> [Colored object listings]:

· · · · · · ·

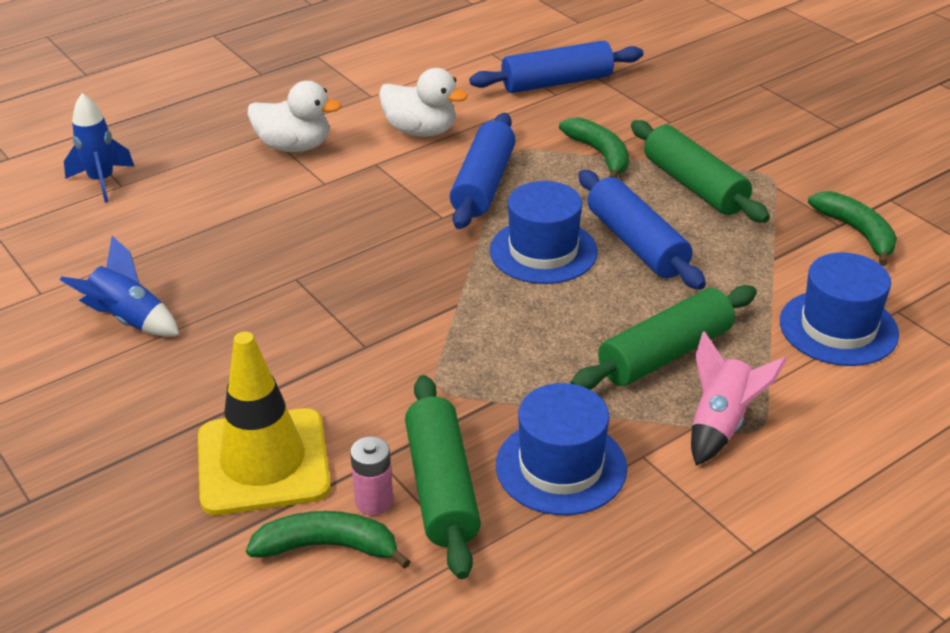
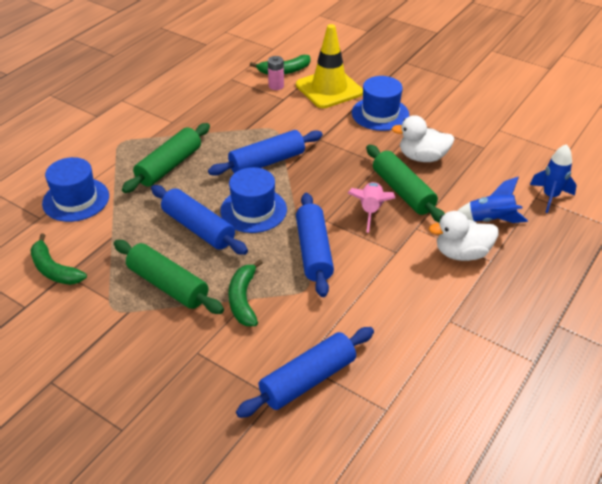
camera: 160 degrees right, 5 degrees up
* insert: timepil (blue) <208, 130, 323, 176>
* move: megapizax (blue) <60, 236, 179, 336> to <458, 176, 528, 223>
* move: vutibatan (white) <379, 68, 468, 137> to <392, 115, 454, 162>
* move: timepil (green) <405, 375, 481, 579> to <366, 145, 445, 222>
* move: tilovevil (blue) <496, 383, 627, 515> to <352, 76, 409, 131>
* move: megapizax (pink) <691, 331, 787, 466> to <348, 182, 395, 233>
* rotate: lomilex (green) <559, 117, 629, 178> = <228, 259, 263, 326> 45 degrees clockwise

· · · · · · ·

> [Task]: Find the line that contains "145, 445, 222>". Repeat it and every line after it, exactly as written, up to and including the last line of the records above.

> [Answer space]:
* move: timepil (green) <405, 375, 481, 579> to <366, 145, 445, 222>
* move: tilovevil (blue) <496, 383, 627, 515> to <352, 76, 409, 131>
* move: megapizax (pink) <691, 331, 787, 466> to <348, 182, 395, 233>
* rotate: lomilex (green) <559, 117, 629, 178> = <228, 259, 263, 326> 45 degrees clockwise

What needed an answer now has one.